• WHAT NEEDS TO BE DONE: Look below for the line holding "purple L-shape: (543, 900)" and the line holding "pink line: (565, 776) -> (500, 631), moved". Transcribe exactly those lines and all lines between them, nothing more.

• RECORDS SUPPLIED:
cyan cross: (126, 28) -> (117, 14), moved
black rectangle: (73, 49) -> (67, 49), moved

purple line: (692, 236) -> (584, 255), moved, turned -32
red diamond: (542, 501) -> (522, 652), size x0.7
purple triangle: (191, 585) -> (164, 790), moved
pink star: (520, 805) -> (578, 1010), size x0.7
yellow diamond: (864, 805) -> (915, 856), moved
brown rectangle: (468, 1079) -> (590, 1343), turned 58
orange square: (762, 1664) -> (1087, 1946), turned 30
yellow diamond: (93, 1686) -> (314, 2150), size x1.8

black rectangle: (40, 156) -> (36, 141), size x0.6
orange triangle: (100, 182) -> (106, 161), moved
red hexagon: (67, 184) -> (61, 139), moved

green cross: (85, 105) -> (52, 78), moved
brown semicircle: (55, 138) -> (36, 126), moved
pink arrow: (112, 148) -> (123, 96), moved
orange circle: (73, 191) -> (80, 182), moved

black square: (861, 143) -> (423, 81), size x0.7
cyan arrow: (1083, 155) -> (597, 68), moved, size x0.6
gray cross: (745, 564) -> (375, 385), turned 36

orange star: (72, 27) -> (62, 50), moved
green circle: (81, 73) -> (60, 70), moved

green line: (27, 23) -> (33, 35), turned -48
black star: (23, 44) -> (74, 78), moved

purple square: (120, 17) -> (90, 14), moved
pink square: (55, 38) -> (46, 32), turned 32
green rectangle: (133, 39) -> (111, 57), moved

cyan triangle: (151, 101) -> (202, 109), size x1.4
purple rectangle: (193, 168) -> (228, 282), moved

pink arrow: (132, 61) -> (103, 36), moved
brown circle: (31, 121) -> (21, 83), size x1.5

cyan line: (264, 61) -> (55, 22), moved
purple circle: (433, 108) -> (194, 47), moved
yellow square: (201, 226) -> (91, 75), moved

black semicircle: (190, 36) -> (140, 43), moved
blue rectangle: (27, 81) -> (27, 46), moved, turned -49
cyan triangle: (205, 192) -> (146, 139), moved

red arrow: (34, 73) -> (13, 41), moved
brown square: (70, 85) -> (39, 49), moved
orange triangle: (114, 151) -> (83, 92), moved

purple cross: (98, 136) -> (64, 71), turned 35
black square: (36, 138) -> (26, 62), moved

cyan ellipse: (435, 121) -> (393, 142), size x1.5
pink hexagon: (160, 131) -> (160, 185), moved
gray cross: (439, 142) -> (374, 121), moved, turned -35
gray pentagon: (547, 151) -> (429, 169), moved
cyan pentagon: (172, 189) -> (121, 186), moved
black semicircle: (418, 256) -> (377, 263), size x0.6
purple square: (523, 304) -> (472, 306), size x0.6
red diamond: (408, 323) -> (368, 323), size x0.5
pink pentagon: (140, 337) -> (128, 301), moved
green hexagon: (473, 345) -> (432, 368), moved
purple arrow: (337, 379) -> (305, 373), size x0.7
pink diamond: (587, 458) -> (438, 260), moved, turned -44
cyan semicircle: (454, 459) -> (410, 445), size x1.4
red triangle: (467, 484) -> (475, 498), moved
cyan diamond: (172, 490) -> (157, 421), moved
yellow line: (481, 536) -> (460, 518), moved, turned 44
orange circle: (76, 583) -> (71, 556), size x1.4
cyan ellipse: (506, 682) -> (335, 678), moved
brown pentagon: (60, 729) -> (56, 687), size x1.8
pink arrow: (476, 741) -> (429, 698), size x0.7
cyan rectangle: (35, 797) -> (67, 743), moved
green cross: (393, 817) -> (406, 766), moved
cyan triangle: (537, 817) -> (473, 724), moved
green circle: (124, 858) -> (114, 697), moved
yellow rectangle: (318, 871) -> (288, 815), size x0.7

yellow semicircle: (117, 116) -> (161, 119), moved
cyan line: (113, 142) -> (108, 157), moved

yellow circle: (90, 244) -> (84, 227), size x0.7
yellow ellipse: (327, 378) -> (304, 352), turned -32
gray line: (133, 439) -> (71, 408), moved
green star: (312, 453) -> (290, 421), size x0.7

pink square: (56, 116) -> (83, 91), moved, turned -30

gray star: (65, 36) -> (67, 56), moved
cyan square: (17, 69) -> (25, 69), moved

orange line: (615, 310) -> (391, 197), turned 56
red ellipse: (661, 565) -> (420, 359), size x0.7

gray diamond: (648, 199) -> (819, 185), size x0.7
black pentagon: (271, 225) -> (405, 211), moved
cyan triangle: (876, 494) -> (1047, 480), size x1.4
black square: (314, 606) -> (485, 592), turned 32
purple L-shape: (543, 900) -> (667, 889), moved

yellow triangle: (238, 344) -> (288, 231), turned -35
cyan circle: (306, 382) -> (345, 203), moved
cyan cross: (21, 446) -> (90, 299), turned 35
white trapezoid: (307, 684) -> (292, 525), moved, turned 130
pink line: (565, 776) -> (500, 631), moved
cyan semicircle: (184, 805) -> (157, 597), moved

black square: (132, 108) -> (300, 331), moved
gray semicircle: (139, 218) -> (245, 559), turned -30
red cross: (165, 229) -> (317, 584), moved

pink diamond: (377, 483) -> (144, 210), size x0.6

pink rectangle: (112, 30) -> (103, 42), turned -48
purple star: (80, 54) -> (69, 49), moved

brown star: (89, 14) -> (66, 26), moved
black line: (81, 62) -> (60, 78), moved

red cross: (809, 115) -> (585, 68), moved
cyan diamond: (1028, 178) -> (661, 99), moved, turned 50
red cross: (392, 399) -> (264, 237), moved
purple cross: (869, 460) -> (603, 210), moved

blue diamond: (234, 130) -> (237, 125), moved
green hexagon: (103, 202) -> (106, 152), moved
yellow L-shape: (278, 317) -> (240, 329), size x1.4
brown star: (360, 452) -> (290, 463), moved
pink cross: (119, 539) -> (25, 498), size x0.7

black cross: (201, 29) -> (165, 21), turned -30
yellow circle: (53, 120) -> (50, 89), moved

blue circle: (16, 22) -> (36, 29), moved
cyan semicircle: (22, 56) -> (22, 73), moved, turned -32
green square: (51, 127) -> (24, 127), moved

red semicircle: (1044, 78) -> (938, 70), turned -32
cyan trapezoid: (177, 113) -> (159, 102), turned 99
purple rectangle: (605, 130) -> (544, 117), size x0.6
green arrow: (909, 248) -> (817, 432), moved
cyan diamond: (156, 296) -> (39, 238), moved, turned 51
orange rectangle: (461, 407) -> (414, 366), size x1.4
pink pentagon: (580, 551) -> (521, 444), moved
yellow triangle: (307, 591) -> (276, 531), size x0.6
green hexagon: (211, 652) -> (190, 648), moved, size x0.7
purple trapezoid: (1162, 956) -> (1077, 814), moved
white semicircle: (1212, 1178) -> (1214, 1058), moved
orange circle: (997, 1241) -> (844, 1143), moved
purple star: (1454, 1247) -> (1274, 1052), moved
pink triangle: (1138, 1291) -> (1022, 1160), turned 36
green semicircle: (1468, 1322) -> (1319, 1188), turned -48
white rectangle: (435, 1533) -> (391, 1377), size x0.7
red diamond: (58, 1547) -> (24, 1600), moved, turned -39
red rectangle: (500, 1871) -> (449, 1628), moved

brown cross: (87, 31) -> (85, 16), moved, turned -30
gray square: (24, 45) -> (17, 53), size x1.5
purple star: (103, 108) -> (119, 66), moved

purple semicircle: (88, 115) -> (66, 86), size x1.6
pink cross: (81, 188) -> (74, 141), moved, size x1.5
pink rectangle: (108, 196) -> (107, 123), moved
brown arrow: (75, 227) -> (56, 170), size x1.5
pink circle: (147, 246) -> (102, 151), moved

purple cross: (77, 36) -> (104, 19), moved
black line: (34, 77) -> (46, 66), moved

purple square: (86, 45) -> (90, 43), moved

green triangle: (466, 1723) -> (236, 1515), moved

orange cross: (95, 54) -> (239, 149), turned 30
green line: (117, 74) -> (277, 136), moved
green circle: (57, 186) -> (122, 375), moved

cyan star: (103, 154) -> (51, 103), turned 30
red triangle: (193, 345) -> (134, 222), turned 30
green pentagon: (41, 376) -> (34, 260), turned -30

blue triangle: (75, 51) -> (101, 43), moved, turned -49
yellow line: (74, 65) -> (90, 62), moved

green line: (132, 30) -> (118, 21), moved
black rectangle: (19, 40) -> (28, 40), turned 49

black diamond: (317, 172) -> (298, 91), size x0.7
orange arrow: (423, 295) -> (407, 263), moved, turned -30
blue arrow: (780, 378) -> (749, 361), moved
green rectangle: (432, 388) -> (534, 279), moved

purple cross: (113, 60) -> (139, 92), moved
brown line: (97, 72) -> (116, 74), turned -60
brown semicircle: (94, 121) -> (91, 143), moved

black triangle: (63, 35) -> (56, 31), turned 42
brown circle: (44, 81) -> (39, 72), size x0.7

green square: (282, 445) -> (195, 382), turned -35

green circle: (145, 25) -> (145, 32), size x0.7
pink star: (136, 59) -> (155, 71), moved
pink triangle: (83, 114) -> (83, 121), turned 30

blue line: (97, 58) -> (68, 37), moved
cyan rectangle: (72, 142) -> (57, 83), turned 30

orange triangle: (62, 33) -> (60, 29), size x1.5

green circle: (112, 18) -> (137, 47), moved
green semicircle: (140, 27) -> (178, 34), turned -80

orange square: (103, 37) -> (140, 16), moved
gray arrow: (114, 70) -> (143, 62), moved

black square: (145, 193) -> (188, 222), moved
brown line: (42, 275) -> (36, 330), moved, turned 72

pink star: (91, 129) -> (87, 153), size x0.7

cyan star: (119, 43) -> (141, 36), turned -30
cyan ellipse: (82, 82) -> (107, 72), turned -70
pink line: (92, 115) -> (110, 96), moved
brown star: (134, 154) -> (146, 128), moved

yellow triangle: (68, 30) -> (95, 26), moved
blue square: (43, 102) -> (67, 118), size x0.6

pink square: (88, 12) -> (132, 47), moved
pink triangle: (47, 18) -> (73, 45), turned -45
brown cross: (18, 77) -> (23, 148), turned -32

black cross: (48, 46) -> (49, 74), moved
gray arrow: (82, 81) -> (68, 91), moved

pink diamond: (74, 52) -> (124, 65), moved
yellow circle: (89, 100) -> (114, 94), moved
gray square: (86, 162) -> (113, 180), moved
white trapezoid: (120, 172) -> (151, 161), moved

• EXERCISE SOLUTION:
purple L-shape: (543, 900) -> (667, 889), moved

yellow triangle: (238, 344) -> (288, 231), turned -35
cyan circle: (306, 382) -> (345, 203), moved
cyan cross: (21, 446) -> (90, 299), turned 35
white trapezoid: (307, 684) -> (292, 525), moved, turned 130
pink line: (565, 776) -> (500, 631), moved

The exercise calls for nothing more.